Give back the lines of the records exactly, starting at the first and ending at the one with "turquoise carton: 4 -> 2".

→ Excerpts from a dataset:
···

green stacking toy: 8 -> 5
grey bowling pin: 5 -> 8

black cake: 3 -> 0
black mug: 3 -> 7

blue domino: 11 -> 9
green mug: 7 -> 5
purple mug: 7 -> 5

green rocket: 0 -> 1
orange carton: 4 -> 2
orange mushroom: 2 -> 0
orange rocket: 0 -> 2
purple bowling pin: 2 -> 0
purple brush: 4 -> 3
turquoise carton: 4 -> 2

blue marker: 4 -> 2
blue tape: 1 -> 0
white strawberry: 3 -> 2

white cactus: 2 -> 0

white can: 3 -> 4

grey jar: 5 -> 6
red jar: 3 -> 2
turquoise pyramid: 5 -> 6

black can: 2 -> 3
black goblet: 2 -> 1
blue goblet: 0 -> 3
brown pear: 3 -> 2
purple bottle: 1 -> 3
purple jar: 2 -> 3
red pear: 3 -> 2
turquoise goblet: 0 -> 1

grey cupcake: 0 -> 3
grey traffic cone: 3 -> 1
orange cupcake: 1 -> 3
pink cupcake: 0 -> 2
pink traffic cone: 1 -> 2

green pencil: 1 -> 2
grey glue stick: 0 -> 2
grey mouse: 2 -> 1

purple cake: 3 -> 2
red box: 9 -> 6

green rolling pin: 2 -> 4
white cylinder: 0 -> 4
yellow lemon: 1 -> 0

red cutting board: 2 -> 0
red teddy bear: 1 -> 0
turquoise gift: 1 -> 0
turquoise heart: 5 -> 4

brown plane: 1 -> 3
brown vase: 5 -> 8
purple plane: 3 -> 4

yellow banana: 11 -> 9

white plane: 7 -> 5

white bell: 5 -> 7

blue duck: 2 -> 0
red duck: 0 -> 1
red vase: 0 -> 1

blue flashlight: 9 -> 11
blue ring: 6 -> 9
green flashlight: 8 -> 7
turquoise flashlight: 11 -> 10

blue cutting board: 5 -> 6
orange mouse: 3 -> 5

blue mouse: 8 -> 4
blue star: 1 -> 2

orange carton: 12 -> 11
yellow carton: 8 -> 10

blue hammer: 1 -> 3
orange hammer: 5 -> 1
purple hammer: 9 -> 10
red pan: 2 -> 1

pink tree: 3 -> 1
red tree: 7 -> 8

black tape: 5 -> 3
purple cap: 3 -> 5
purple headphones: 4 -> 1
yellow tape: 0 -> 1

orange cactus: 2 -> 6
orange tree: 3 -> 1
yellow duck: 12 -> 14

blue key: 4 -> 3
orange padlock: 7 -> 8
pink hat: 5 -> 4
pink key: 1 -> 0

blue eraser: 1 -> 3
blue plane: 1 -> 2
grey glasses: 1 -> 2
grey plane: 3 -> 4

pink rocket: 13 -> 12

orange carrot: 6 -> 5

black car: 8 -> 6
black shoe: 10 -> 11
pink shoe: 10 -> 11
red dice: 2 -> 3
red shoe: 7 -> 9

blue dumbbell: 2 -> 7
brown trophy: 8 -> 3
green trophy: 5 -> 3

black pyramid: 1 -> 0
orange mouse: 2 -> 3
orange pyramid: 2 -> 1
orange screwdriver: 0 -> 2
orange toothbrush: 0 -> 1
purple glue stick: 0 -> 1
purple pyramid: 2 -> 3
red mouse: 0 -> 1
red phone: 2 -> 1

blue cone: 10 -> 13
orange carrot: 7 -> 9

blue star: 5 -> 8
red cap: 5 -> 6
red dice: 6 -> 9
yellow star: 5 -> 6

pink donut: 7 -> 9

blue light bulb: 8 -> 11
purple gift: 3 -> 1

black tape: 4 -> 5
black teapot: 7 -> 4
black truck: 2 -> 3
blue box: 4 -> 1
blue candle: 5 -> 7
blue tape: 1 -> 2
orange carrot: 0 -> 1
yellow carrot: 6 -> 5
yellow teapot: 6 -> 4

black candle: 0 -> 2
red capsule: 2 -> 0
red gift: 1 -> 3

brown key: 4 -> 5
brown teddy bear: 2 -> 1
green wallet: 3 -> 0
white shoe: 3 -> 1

···

→ COMPLETED EXERCISE:
green stacking toy: 8 -> 5
grey bowling pin: 5 -> 8

black cake: 3 -> 0
black mug: 3 -> 7

blue domino: 11 -> 9
green mug: 7 -> 5
purple mug: 7 -> 5

green rocket: 0 -> 1
orange carton: 4 -> 2
orange mushroom: 2 -> 0
orange rocket: 0 -> 2
purple bowling pin: 2 -> 0
purple brush: 4 -> 3
turquoise carton: 4 -> 2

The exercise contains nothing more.